### OBJECTIVE
Count how many lines in the records below contain the string "Violine". Give only the number.

### RECORDS TO USE
····················

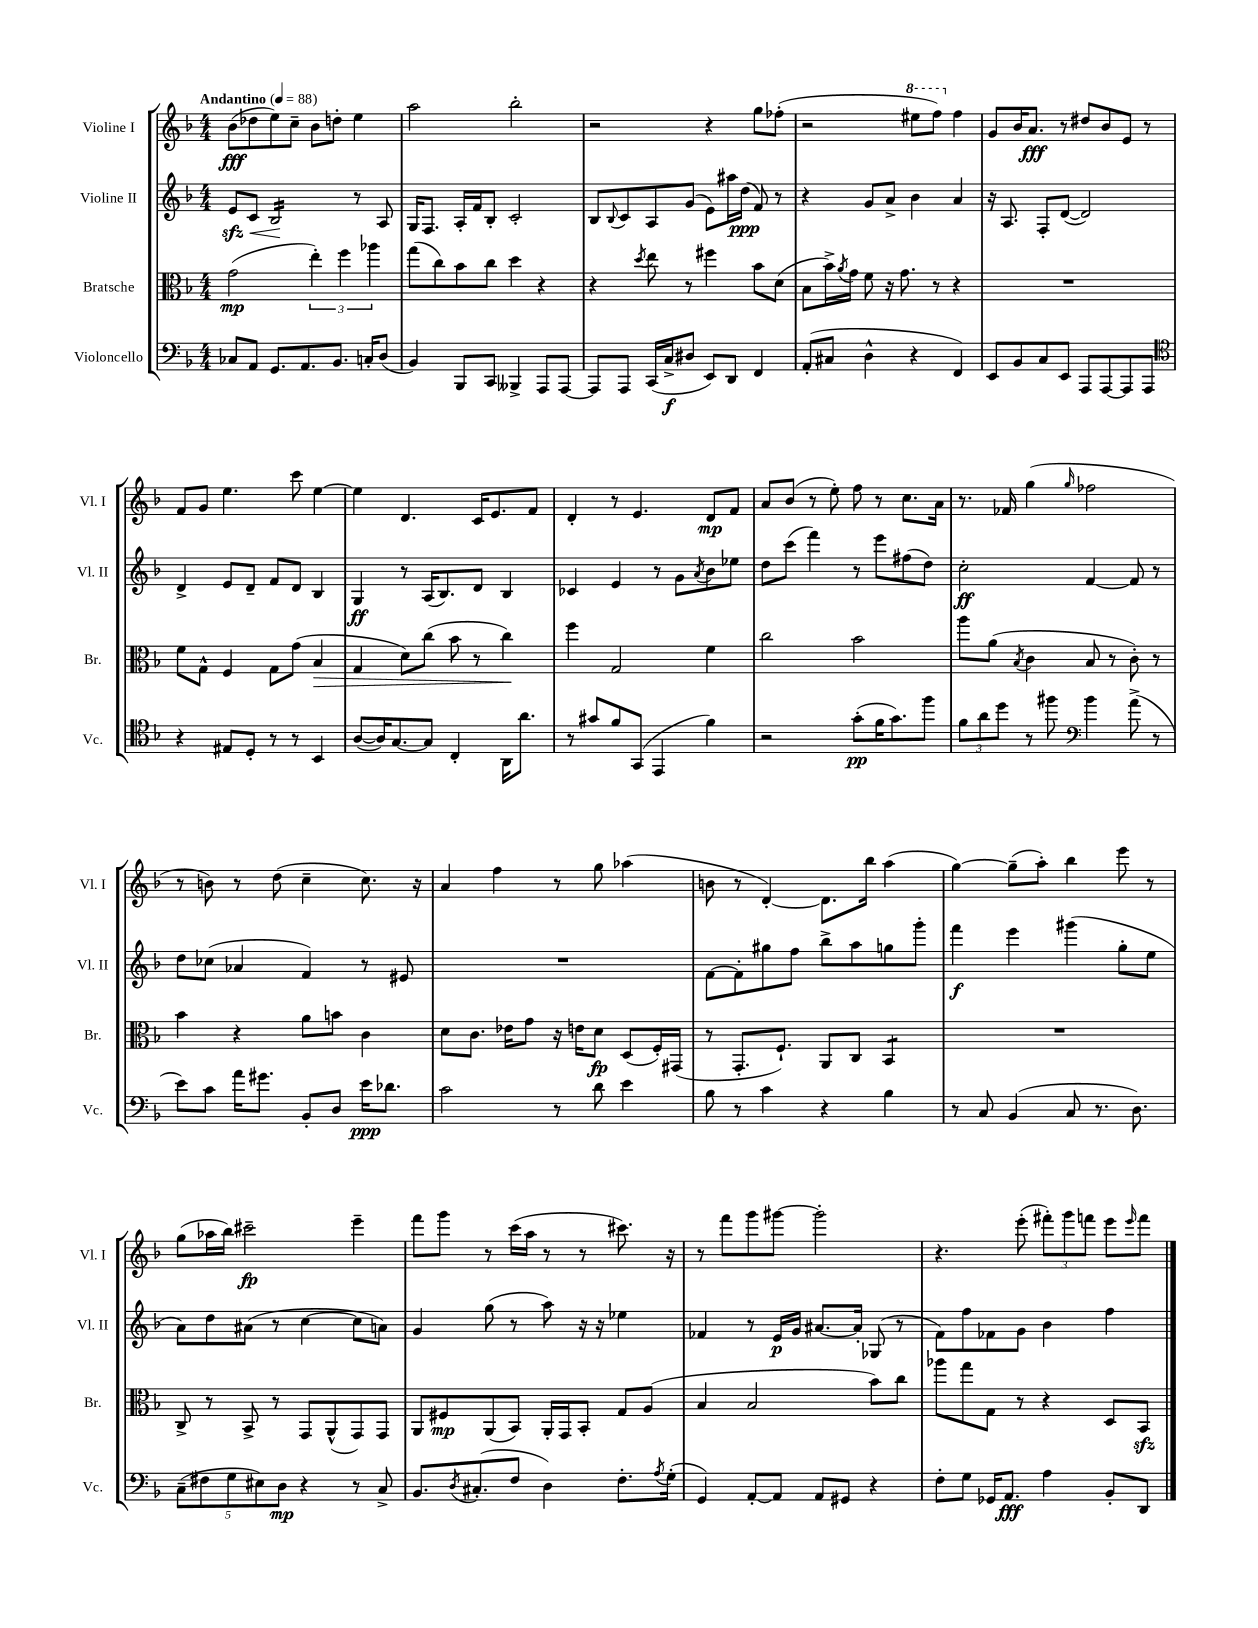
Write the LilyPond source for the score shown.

<<
\new StaffGroup <<
\new Staff = "s0" \with { instrumentName = "Violine I" shortInstrumentName = "Vl. I" } {
    \clef treble \key f \major \numericTimeSignature \time 4/4 \tempo "Andantino" 4 = 88
    bes'8\fff( des''8 e''8) c''8-- bes'8 d''8-. e''4 |
    a''2 bes''2-. |
    r2 r4 g''8 fes''8-.( |
    r2 \ottava #1 eis'''8 f'''8) \ottava #0 f''4 |
    g'8 bes'16 a'8.\fff r8 dis''8 bes'8 e'8 r8 |
    f'8 g'8 e''4. c'''8 e''4~ |
    e''4 d'4. c'16 e'8. f'8 |
    d'4-. r8 e'4. d'8\mp f'8 |
    a'8 bes'8( r8 e''8-.) f''8 r8 c''8. a'16 |
    r8. fes'16 g''4( \grace { g''16 } fes''2 |
    r8 b'8) r8 d''8( c''4-- c''8.) r16 |
    a'4 f''4 r8 g''8 aes''4( |
    b'8 r8 d'4~-.) d'8. bes''16 a''4( |
    g''4~) g''8--( a''8-.) bes''4 e'''8 r8 |
    g''8( aes''16 bes''16) cis'''2--\fp e'''4-- |
    f'''8 g'''8 r8 c'''16( a''16 r8 r8 cis'''8.) r16 |
    r8 f'''8 g'''8 gis'''8~ gis'''2-. |
    r4. e'''8-.( \tuplet 3/2 { fis'''8-.) g'''8 f'''8 } e'''8 \grace { e'''16 } f'''8 \bar "|." |
}
\new Staff = "s1" \with { instrumentName = "Violine II" shortInstrumentName = "Vl. II" } {
    \clef treble \key f \major \numericTimeSignature \time 4/4
    e'8\sfz\< c'8 bes2:16\! r8 a8 |
    g16 f8. a16-. f'16 bes8-. c'2-. |
    bes8 \appoggiatura { bes8 } c'8 a8 g'8( e'8) ais''16 d''16\ppp( f'8) r8 |
    r4 g'8 a'8-> bes'4 a'4 |
    r16 a8. f8-. d'8~( d'2) |
    d'4-> e'8 d'8-- f'8 d'8 bes4 |
    g4\ff r8 a16( bes8.) d'8 bes4 |
    ces'4 e'4 r8 g'8 \acciaccatura { a'8 } bes'8 ees''8 |
    d''8 c'''8( f'''4) r8 e'''8 fis''8( d''8) |
    c''2-.\ff f'4~ f'8 r8 |
    d''8 ces''8( aes'4 f'4) r8 eis'8 |
    R1 |
    f'8~ f'8-. gis''8 f''8 bes''8-> a''8 g''8 g'''8-. |
    f'''4\f e'''4 gis'''4( g''8-. e''8 |
    a'8) d''8 ais'8( r8 c''4~ c''8 a'8) |
    g'4 g''8( r8 a''8) r16 r16 ees''4 |
    fes'4 r8 e'16\p g'16 ais'8.~ ais'16-. ges8( r8 |
    f'8) f''8 fes'8 g'8 bes'4 f''4 \bar "|." |
}
\new Staff = "s2" \with { instrumentName = "Bratsche" shortInstrumentName = "Br." } {
    \clef alto \key f \major \numericTimeSignature \time 4/4
    g'2\mp( \tuplet 3/2 { e''4-.) f''4 aes''4 } |
    g''8( c''8) bes'8 c''8 d''4 r4 |
    r4 \acciaccatura { d''8 } e''8 r8 fis''4 bes'8 d'8( |
    bes8 bes'16->) \acciaccatura { a'8 } g'16 f'8 r16 g'8. r8 r4 |
    R1 |
    f'8 g8-^ f4 g8 g'8( bes4\> |
    g4 d'8) c''8( bes'8 r8 c''4\!) |
    f''4 g2 f'4 |
    c''2 bes'2 |
    a''8 a'8( \acciaccatura { bes8 } c'4 bes8 r8 c'8-.) r8 |
    bes'4 r4 a'8 b'8 c'4 |
    d'8 c'8. ees'16 g'8 r16 e'16 d'8\fp d8( f16-.) gis,16( |
    r8 g,8.-. f8.-!) a,8 c8 bes,4:8 |
    R1 |
    c8-> r8 bes,8-> r8 g,8 a,8-^( g,8) g,8 |
    a,8 fis8\mp a,8( bes,8) a,16-. g,16 bes,8-. g8 a8( |
    bes4 bes2 bes'8) c''8 |
    aes''8 g''8 g8 r8 r4 d8 bes,8\sfz \bar "|." |
}
\new Staff = "s3" \with { instrumentName = "Violoncello" shortInstrumentName = "Vc." } {
    \clef bass \key f \major \numericTimeSignature \time 4/4
    ces8 a,8 g,8. a,8. bes,8. c16-. d8( |
    bes,4) bes,,8 c,8 beses,,4-> a,,8 a,,8~ |
    a,,8 a,,8 c,16( c16->\f dis8 e,8) d,8 f,4 |
    a,8-.( cis8 d4-^ r4 f,4) |
    e,8 bes,8 c8 e,8 a,,8 a,,8~ a,,8 a,,8 |
    \clef tenor r4 eis8 d8-. r8 r8 bes,4 |
    a8~( a16) g8.~ g8 c4-. a,16 a'8. |
    r8 gis'8 f'8 g,8( e,4 f'4) |
    r2 g'8-.\pp( f'16 g'8.) f''8 |
    \tuplet 3/2 { f'8 a'8 d''8 } r8 fis''8 \clef bass bes'4 a'8->( r8 |
    e'8) c'8 a'16 gis'8. bes,8-. d8 e'16\ppp des'8. |
    c'2 r8 d'8 e'4 |
    bes8 r8 c'4 r4 bes4 |
    r8 c8 bes,4( c8 r8. d8.) |
    \tuplet 5/4 { c8--( fis8 g8 eis8) d8\mp } r4 r8 c8-> |
    bes,8. \acciaccatura { d8 } cis8.-.( f8 d4) f8.-. \acciaccatura { a8 } g16-.( |
    g,4) a,8~-. a,8 a,8 gis,8 r4 |
    f8-. g8 ges,16 a,8.\fff a4 bes,8-. d,8 \bar "|." |
}
>>
>>
\layout { \context { \Score \remove "Bar_number_engraver" } }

····················

### THE REPLY
2